───── EXERCISE INPUT

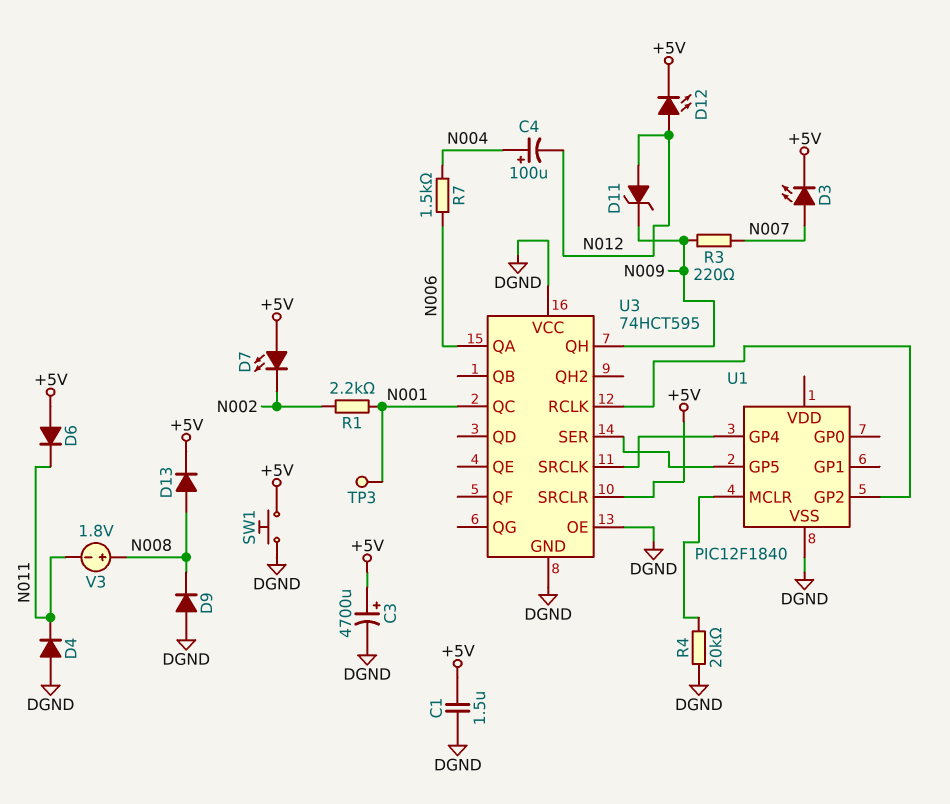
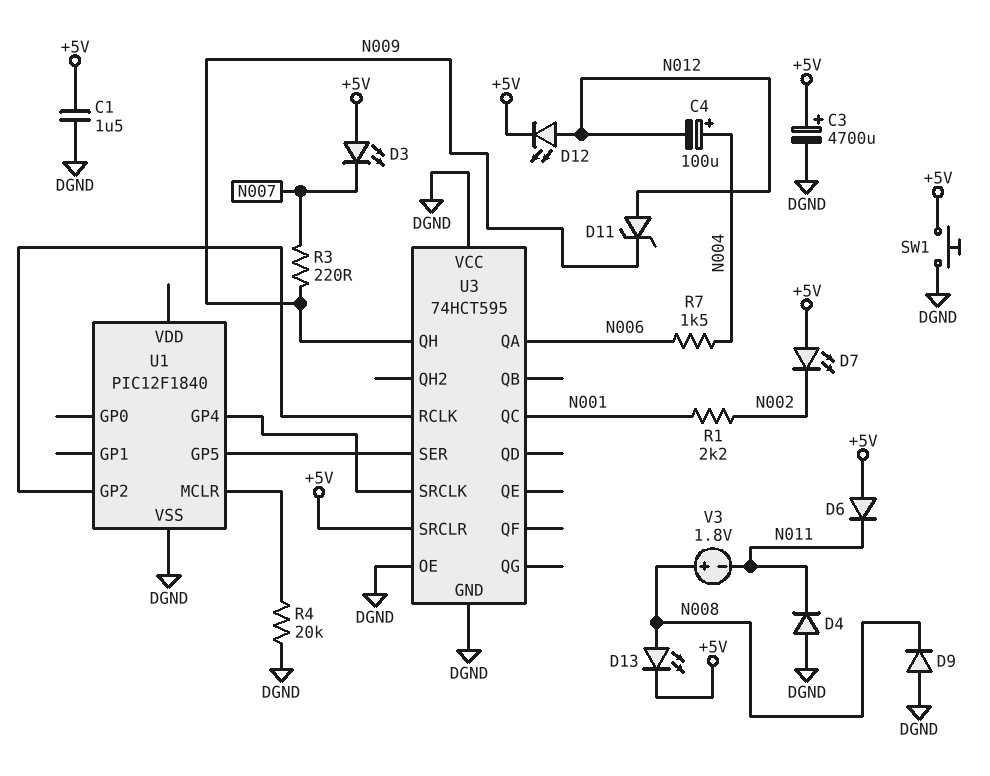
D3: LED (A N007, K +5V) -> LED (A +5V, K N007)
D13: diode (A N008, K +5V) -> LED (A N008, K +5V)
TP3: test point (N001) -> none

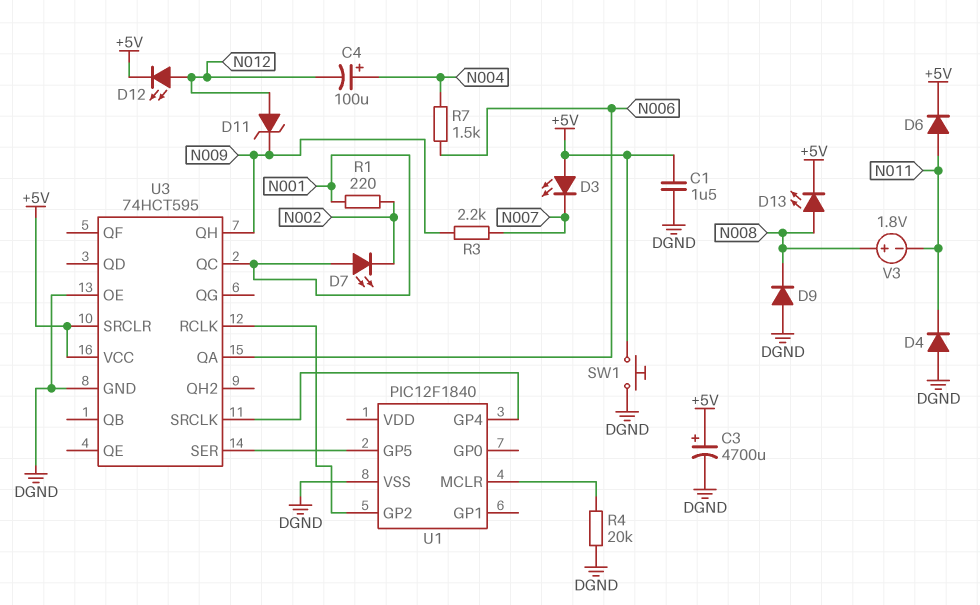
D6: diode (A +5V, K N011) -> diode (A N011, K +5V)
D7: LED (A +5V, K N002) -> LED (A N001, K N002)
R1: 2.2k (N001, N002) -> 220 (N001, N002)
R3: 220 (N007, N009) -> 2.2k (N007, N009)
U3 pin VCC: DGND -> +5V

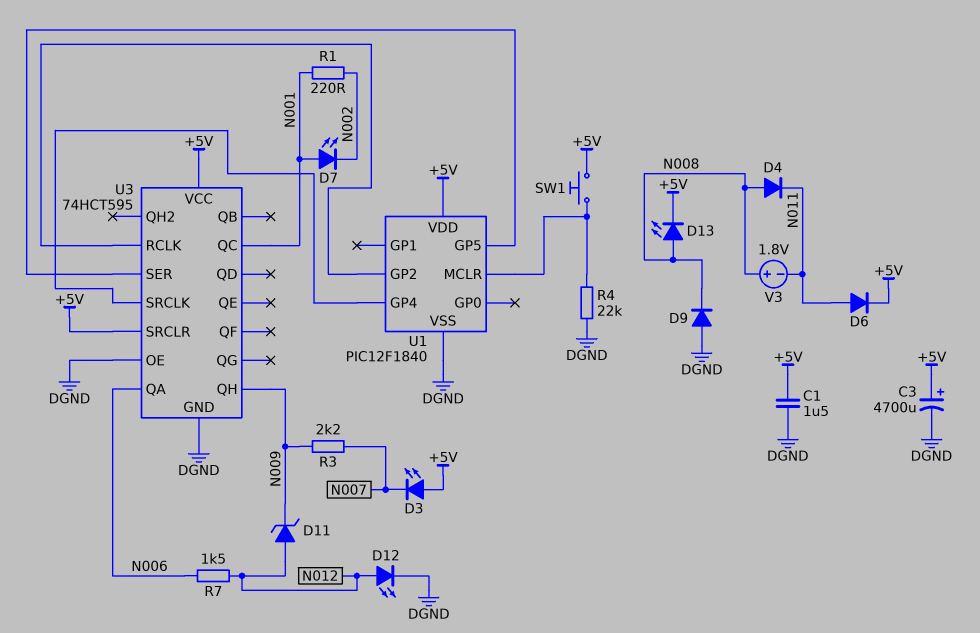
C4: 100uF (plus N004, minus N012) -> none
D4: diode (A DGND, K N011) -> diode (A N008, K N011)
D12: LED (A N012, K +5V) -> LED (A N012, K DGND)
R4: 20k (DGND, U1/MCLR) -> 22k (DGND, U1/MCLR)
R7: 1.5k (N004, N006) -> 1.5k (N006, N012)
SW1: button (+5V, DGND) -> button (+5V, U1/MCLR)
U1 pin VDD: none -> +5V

──────────

→ **PROBLEM TO SOLVE**:
Give back all of the entries above exactly, with the pictures excluded.

→ **ANSWER TO THIS TASK**:
D3: LED (A N007, K +5V) -> LED (A +5V, K N007)
D13: diode (A N008, K +5V) -> LED (A N008, K +5V)
TP3: test point (N001) -> none

D6: diode (A +5V, K N011) -> diode (A N011, K +5V)
D7: LED (A +5V, K N002) -> LED (A N001, K N002)
R1: 2.2k (N001, N002) -> 220 (N001, N002)
R3: 220 (N007, N009) -> 2.2k (N007, N009)
U3 pin VCC: DGND -> +5V

C4: 100uF (plus N004, minus N012) -> none
D4: diode (A DGND, K N011) -> diode (A N008, K N011)
D12: LED (A N012, K +5V) -> LED (A N012, K DGND)
R4: 20k (DGND, U1/MCLR) -> 22k (DGND, U1/MCLR)
R7: 1.5k (N004, N006) -> 1.5k (N006, N012)
SW1: button (+5V, DGND) -> button (+5V, U1/MCLR)
U1 pin VDD: none -> +5V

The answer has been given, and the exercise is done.